Challenge - Please extract every line below that contains the word "signpost". Case matters.
─── Supplied data ───
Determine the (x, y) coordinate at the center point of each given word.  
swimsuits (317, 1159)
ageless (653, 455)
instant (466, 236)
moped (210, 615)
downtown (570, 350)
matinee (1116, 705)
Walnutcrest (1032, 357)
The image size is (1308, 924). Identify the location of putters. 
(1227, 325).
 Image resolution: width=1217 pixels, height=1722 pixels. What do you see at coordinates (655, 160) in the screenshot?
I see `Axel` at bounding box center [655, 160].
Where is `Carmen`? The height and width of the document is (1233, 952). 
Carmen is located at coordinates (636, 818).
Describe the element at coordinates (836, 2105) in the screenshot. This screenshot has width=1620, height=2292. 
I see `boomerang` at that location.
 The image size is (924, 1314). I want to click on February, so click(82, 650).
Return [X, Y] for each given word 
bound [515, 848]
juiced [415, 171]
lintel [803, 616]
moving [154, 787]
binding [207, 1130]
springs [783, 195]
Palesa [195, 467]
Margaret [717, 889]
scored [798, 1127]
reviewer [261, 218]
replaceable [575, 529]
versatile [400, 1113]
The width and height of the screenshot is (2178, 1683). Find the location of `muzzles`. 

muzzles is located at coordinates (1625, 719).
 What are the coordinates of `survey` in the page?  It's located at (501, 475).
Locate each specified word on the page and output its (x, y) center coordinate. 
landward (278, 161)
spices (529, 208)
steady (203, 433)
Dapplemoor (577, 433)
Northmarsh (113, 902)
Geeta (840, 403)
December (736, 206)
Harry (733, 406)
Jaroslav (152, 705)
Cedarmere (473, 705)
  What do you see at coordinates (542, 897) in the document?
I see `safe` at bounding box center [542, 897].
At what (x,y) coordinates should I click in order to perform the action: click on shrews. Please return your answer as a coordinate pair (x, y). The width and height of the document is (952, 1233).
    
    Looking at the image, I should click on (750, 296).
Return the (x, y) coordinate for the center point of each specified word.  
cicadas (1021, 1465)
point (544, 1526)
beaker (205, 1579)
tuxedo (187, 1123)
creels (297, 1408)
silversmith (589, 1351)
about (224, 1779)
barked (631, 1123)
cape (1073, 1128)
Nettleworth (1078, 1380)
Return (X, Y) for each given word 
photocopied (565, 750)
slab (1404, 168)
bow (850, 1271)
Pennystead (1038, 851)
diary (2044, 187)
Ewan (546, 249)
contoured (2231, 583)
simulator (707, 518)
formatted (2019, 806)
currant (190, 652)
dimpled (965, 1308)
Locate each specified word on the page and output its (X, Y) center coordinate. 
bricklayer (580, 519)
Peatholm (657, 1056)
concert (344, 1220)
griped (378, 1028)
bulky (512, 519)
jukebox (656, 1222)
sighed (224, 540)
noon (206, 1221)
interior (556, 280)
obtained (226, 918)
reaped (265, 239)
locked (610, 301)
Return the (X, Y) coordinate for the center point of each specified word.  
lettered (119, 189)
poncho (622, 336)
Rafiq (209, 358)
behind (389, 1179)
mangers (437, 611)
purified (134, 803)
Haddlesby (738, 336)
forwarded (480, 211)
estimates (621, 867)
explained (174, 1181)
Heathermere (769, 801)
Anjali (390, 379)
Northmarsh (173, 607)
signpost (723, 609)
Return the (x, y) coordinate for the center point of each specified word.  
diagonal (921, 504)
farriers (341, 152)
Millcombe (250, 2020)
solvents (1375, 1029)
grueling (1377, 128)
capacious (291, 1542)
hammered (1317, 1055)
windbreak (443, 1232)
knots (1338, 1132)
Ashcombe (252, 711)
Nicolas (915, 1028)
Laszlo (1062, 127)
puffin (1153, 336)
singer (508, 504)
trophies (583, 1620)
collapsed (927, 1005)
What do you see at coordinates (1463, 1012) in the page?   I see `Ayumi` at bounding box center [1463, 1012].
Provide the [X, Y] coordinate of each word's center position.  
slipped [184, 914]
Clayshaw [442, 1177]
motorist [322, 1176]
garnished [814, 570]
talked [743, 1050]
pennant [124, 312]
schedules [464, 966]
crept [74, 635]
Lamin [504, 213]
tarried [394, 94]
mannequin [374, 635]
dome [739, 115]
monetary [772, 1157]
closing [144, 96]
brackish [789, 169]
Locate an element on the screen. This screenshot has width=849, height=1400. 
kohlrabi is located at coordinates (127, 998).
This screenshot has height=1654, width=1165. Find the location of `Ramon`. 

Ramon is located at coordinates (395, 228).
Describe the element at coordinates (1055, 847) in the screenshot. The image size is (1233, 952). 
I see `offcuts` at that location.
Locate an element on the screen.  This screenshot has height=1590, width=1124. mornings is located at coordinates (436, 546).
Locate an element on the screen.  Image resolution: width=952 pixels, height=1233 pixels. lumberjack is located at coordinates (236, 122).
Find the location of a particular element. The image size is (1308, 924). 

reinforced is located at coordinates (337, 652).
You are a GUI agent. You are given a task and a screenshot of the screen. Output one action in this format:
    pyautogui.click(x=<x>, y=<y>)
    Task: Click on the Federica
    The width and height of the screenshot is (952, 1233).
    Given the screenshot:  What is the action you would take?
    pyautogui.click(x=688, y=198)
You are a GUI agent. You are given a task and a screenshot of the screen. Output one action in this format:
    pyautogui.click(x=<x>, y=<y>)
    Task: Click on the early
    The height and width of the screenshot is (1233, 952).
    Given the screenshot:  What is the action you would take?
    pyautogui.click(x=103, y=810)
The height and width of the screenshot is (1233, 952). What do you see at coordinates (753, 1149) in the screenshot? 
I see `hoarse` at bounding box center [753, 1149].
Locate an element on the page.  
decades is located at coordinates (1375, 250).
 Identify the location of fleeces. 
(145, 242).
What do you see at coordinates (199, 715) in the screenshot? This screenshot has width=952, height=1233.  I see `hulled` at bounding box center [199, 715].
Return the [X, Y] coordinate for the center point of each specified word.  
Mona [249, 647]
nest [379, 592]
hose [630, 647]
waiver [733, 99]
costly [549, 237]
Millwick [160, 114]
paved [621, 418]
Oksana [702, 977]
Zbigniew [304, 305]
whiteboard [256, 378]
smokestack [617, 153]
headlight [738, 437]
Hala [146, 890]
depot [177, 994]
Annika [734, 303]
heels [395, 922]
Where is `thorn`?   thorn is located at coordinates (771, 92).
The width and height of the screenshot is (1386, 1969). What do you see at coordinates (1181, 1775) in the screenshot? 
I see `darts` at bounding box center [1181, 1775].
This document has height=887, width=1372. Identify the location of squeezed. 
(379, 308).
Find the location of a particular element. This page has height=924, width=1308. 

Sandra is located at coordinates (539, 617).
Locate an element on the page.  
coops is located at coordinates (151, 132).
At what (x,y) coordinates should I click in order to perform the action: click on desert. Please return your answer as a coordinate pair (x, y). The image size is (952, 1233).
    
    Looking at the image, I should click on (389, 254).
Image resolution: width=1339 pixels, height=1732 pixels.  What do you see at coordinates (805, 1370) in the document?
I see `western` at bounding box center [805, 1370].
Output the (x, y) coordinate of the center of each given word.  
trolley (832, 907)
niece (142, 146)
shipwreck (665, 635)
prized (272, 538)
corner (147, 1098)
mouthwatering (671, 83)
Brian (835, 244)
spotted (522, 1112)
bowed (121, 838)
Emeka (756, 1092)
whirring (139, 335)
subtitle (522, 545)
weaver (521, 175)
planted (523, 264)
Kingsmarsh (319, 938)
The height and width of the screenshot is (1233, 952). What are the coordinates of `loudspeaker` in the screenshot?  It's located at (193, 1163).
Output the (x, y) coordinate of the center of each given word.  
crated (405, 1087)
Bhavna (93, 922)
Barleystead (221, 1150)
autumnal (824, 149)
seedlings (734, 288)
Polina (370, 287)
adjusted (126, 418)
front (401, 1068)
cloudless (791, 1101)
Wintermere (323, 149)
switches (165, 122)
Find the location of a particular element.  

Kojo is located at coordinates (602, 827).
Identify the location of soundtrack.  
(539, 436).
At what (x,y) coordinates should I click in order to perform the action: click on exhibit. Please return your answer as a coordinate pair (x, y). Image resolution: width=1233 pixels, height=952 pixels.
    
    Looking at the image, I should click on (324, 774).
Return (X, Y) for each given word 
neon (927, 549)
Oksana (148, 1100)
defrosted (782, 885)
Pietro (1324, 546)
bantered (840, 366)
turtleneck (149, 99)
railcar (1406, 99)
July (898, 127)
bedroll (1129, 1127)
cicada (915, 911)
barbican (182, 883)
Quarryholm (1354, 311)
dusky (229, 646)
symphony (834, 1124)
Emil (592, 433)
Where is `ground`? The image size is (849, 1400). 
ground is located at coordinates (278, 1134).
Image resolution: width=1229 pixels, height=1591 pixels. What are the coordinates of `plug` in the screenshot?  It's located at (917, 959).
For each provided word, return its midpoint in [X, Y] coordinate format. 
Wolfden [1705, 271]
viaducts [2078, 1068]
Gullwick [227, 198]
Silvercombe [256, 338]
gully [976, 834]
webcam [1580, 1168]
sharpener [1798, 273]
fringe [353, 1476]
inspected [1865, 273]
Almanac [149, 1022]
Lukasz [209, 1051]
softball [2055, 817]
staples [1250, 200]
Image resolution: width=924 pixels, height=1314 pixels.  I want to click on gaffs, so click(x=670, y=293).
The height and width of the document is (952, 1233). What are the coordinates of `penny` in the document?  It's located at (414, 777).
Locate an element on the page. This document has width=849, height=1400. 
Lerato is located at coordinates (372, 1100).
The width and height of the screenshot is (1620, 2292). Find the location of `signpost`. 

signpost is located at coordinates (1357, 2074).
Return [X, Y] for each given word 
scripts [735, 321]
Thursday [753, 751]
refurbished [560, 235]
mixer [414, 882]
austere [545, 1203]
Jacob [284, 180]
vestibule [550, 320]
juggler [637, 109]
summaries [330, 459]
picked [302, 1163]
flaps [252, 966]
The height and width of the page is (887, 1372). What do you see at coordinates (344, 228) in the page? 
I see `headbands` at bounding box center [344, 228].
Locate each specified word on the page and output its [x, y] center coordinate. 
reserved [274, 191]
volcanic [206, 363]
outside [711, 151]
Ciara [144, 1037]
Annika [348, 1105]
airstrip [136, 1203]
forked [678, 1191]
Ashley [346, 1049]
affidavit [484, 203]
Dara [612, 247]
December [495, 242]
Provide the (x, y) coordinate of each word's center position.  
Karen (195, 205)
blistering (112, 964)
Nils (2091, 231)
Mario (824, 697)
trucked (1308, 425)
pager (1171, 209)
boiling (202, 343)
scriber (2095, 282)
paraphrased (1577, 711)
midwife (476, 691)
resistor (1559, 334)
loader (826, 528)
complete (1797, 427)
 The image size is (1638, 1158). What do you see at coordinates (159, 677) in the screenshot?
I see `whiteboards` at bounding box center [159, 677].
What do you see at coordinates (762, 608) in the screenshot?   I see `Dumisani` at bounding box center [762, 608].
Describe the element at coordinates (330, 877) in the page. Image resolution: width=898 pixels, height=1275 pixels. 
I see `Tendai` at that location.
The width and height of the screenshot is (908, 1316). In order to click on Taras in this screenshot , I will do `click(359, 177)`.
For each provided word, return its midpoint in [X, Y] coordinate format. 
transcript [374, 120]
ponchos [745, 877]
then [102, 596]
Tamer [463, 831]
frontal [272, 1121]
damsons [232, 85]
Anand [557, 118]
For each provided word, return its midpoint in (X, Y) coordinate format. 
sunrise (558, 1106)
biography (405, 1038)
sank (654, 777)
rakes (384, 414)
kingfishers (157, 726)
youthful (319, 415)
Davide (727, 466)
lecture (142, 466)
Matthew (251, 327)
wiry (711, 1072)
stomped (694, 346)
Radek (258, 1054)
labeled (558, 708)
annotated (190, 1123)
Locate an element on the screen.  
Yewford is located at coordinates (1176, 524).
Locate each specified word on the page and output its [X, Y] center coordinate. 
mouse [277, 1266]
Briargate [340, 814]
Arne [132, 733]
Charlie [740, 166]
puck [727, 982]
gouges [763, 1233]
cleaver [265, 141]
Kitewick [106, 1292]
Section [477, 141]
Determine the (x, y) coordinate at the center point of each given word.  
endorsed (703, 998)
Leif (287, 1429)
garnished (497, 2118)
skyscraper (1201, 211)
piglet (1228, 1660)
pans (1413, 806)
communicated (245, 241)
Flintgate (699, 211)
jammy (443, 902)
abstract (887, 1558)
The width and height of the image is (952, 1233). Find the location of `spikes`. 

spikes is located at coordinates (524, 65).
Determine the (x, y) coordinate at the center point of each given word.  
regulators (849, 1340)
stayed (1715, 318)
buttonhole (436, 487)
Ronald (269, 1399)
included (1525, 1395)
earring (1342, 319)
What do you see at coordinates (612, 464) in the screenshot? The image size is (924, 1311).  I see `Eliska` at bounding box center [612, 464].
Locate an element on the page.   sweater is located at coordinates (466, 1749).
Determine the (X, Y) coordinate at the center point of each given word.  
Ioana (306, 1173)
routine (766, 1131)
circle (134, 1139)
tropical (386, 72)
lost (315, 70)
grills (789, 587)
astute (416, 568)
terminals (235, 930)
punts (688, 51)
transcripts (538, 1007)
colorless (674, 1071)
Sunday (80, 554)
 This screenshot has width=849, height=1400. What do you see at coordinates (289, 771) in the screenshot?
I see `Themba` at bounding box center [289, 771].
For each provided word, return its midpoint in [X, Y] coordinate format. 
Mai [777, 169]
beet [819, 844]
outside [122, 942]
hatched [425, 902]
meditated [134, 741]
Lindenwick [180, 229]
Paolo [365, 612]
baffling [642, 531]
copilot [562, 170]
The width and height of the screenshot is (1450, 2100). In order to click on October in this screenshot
───
Final answer -
signpost (723, 609)
The width and height of the screenshot is (1620, 2292). Find the location of `signpost`. 
signpost is located at coordinates (1357, 2074).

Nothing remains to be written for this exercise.